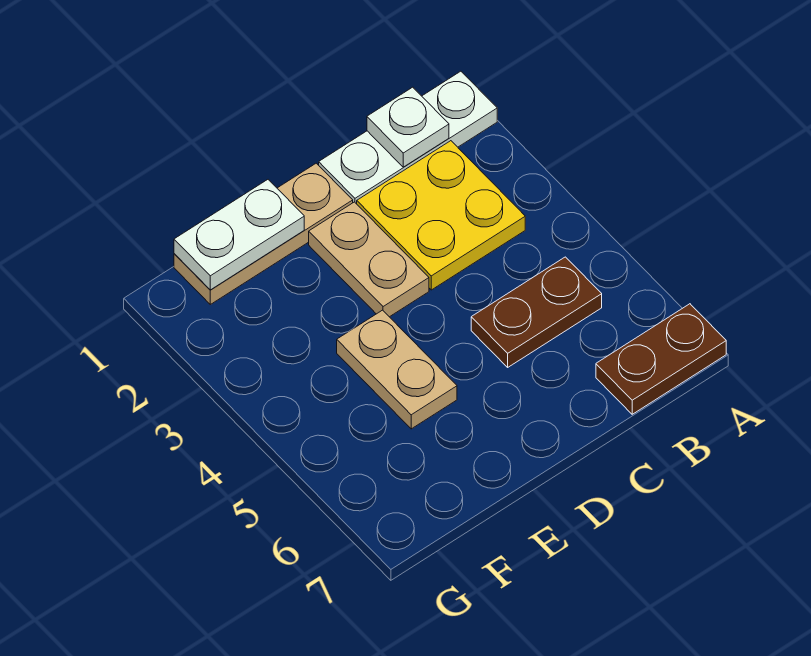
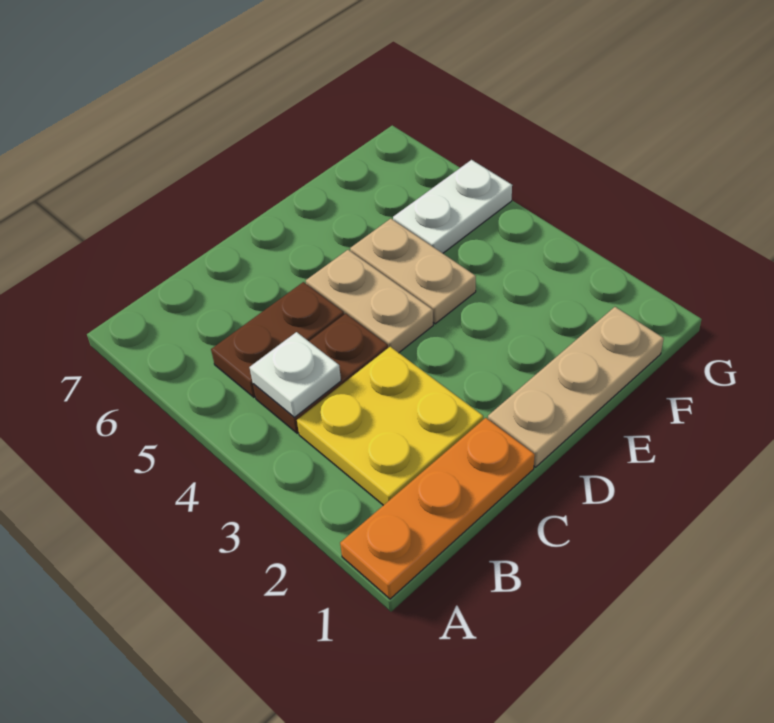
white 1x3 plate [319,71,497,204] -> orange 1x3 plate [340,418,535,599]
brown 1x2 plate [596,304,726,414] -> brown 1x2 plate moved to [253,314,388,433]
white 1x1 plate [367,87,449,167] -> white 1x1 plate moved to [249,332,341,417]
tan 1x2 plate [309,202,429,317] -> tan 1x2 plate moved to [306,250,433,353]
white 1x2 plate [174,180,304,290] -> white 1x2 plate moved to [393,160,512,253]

..........

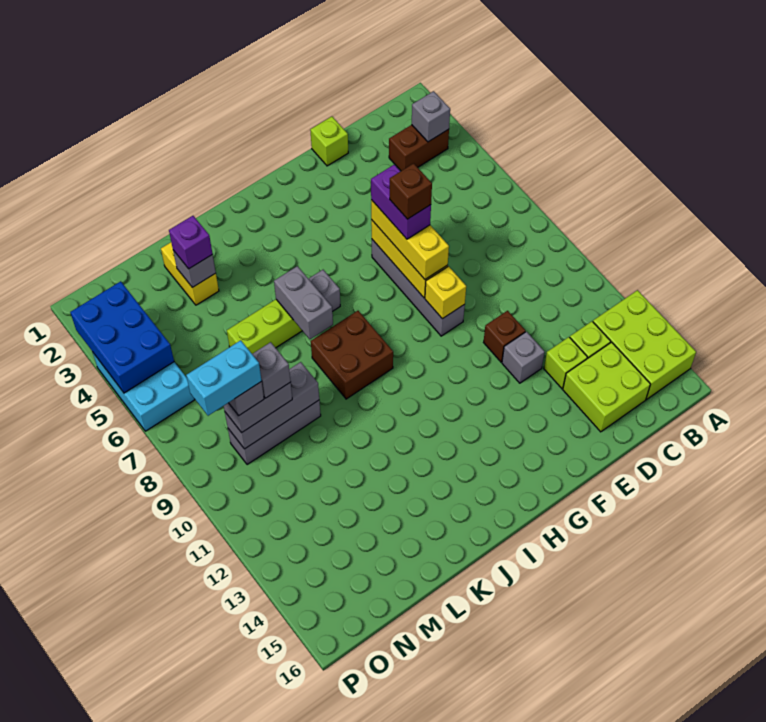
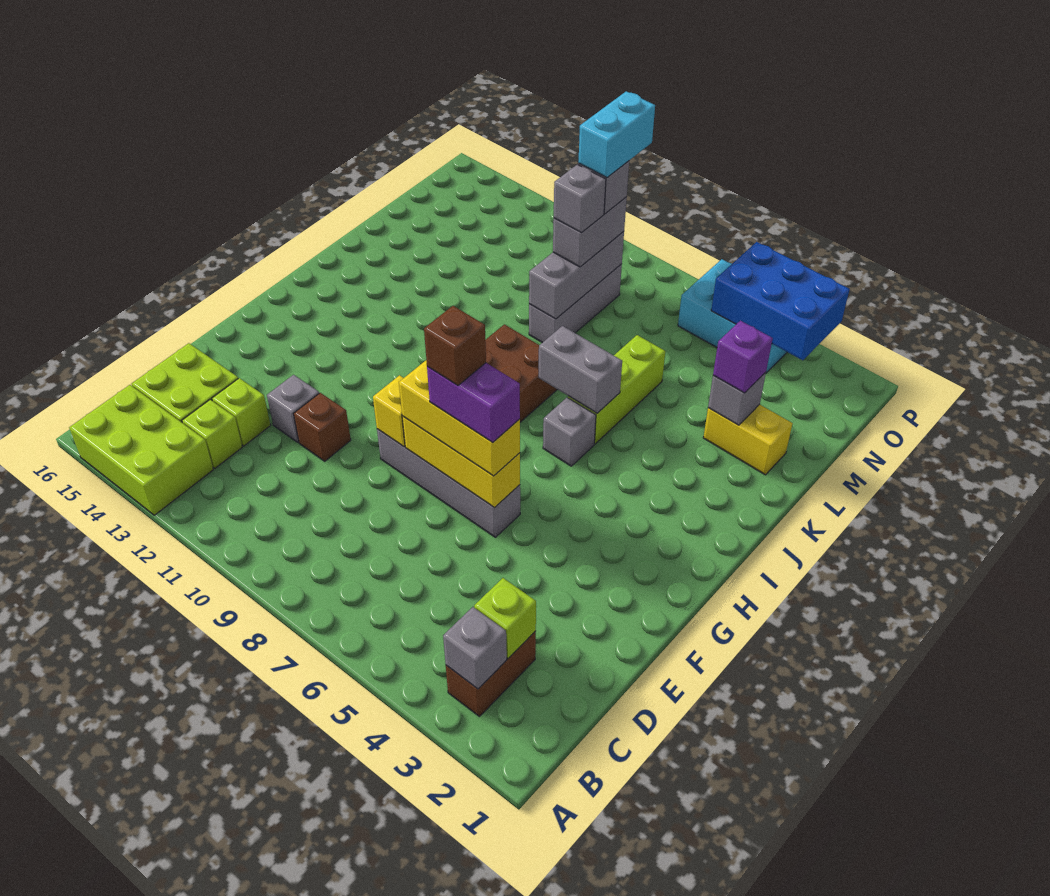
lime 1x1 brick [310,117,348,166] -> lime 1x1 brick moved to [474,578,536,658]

..........

- _Work item_
From the records above, print only the lines between the one holding "white 1x3 plate" and the one holding "white 1x2 plate [174,180,304,290]", inclusive, exactly as they stand.

- _Solution to this problem_
white 1x3 plate [319,71,497,204] -> orange 1x3 plate [340,418,535,599]
brown 1x2 plate [596,304,726,414] -> brown 1x2 plate moved to [253,314,388,433]
white 1x1 plate [367,87,449,167] -> white 1x1 plate moved to [249,332,341,417]
tan 1x2 plate [309,202,429,317] -> tan 1x2 plate moved to [306,250,433,353]
white 1x2 plate [174,180,304,290] -> white 1x2 plate moved to [393,160,512,253]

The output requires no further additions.